(Records shown begins)

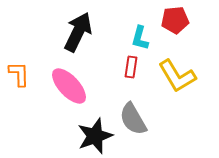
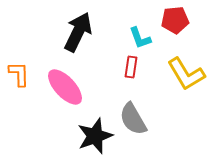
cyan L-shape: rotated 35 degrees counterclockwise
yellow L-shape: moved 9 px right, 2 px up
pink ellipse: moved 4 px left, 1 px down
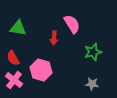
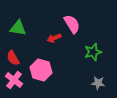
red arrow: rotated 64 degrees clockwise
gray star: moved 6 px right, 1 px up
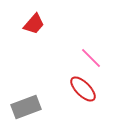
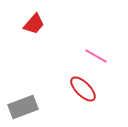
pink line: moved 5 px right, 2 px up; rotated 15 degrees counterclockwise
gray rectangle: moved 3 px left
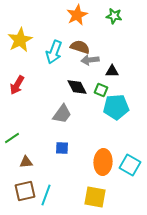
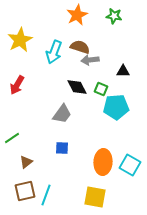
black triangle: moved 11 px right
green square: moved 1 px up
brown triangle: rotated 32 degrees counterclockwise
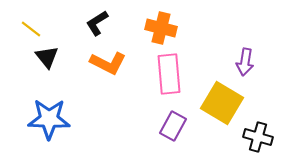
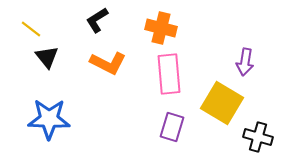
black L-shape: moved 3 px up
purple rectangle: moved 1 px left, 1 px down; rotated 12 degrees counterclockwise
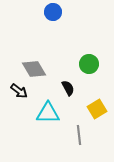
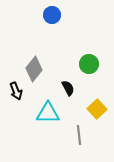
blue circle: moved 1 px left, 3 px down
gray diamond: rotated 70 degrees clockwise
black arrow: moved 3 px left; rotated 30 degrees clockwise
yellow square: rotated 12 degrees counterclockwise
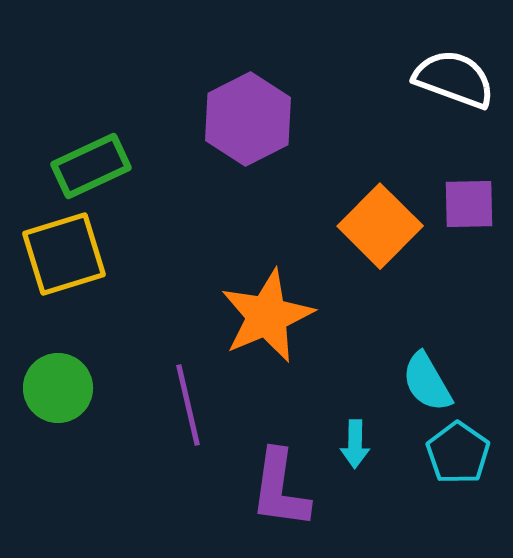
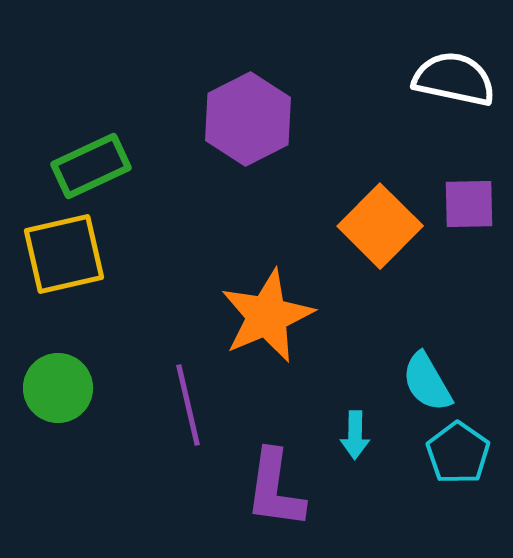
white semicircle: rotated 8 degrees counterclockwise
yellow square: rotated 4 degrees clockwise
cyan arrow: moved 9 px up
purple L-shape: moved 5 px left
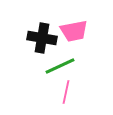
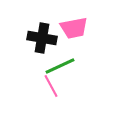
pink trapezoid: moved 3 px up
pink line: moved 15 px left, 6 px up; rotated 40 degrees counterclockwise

(Records shown ends)

**Task prompt**
Now reproduce all of the entries precisely, with no pictures in the copy.

**Exercise response**
cyan L-shape: rotated 35 degrees counterclockwise
yellow L-shape: moved 9 px right, 2 px up
pink ellipse: moved 4 px left, 1 px down
red arrow: rotated 64 degrees clockwise
gray star: moved 6 px right, 1 px up
pink line: moved 5 px right, 2 px up; rotated 15 degrees counterclockwise
gray rectangle: moved 3 px left
black triangle: moved 11 px right
green square: moved 1 px up
brown triangle: rotated 32 degrees counterclockwise
black L-shape: moved 3 px up
purple rectangle: moved 1 px left, 1 px down; rotated 12 degrees counterclockwise
blue circle: moved 1 px left, 3 px down
gray diamond: rotated 70 degrees clockwise
black arrow: moved 3 px left; rotated 30 degrees clockwise
yellow square: rotated 12 degrees counterclockwise
white semicircle: rotated 8 degrees counterclockwise
yellow square: rotated 4 degrees clockwise
cyan arrow: moved 9 px up
purple L-shape: moved 5 px left
pink trapezoid: moved 3 px up
pink line: moved 15 px left, 6 px up; rotated 40 degrees counterclockwise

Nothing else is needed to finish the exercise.